Dataset excerpts:
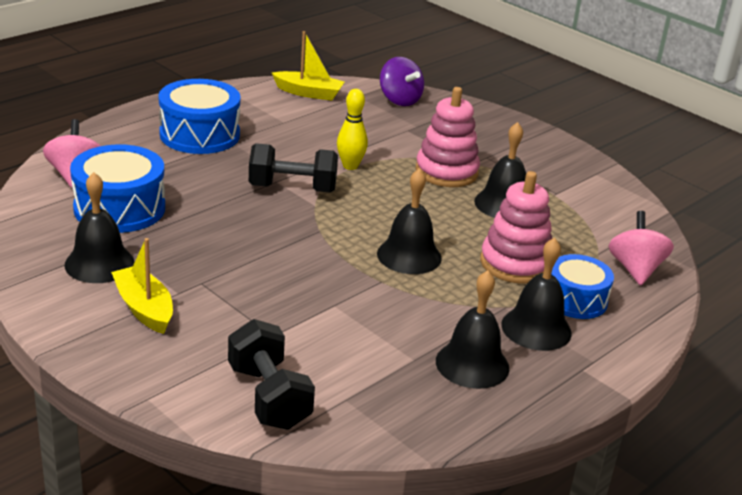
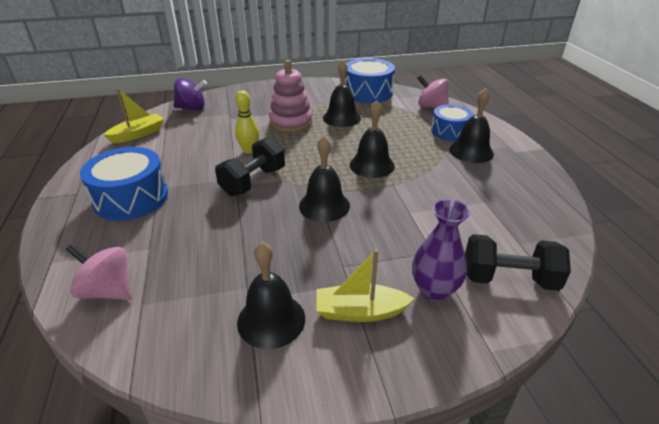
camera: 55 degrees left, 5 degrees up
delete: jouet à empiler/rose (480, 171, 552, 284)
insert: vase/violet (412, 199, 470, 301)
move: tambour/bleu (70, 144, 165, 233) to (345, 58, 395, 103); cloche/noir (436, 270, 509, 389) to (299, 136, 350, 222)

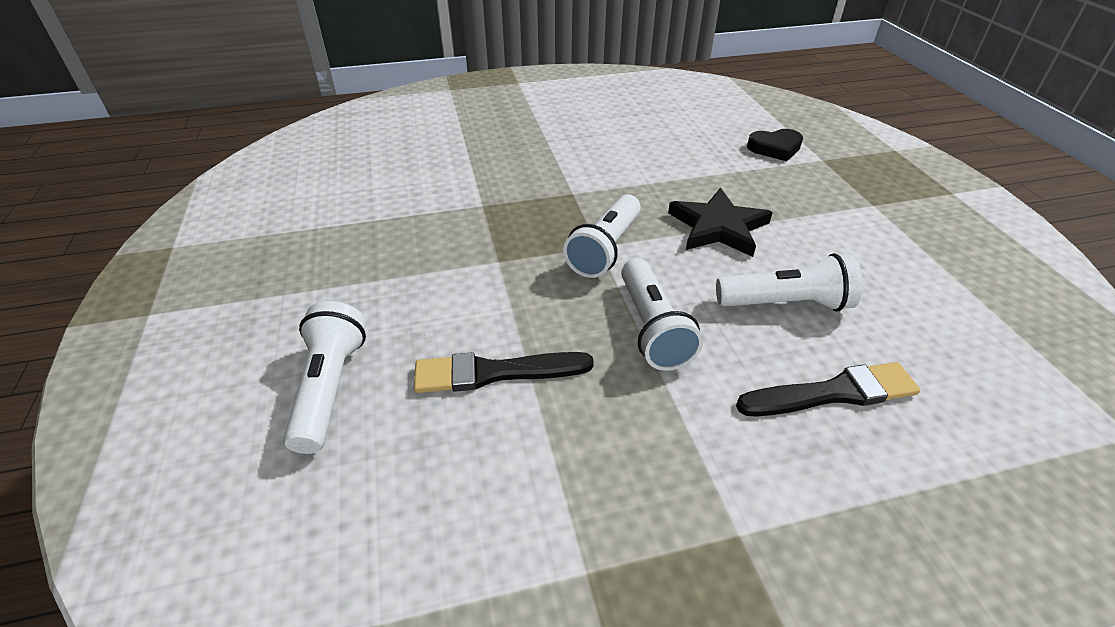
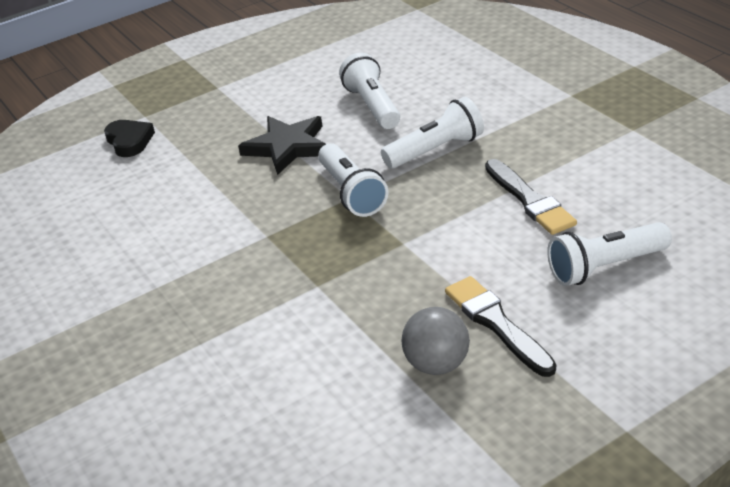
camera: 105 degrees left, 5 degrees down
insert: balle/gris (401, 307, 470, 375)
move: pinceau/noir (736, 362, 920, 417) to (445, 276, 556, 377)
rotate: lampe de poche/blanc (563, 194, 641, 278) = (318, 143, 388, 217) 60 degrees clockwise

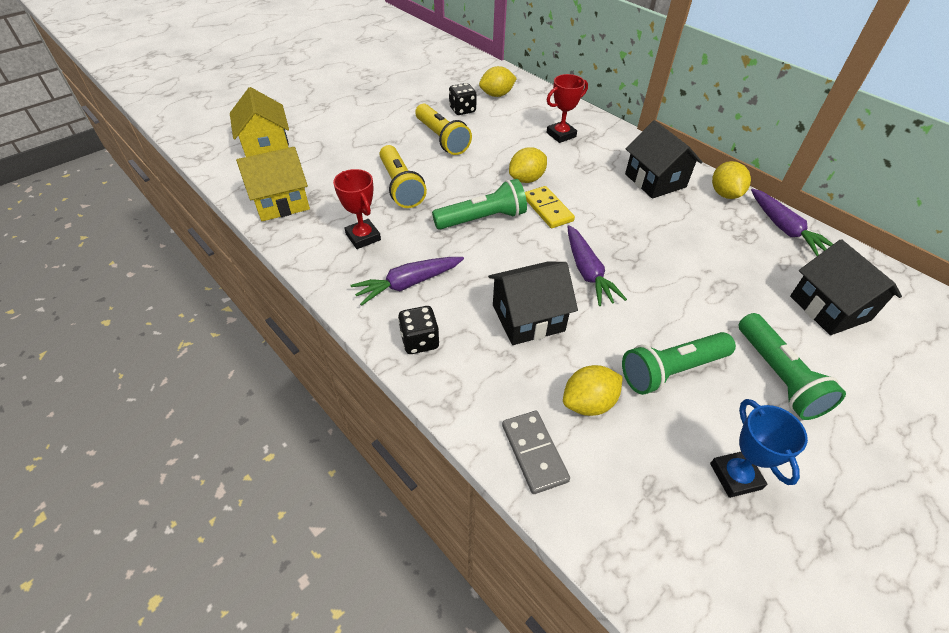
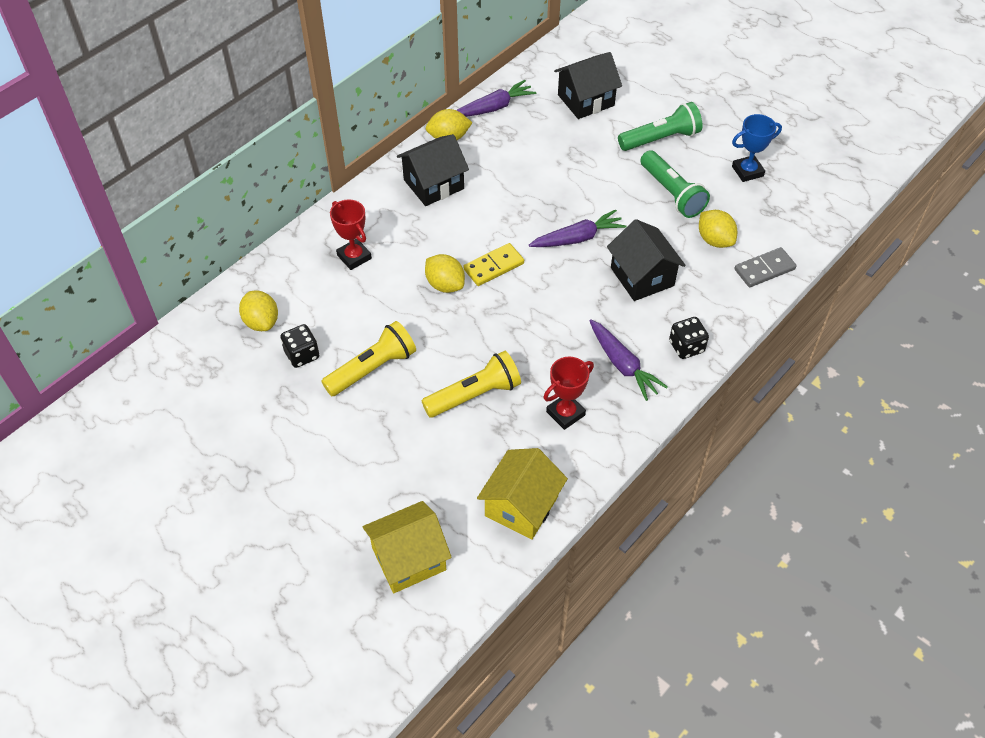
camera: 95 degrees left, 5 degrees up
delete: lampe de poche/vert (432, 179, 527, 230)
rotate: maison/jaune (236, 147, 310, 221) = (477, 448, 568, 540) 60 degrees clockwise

— WHAT YOU SHOULD DO —
Find the line containing "rotate: lampe de", then extract it and every line after it to the end of the data above, exactly and nothing else, without pictures.

— YOUR RESPONSE —
rotate: lampe de poche/blanc (563, 194, 641, 278) = (318, 143, 388, 217) 60 degrees clockwise

camera: 95 degrees left, 5 degrees up
delete: lampe de poche/vert (432, 179, 527, 230)
rotate: maison/jaune (236, 147, 310, 221) = (477, 448, 568, 540) 60 degrees clockwise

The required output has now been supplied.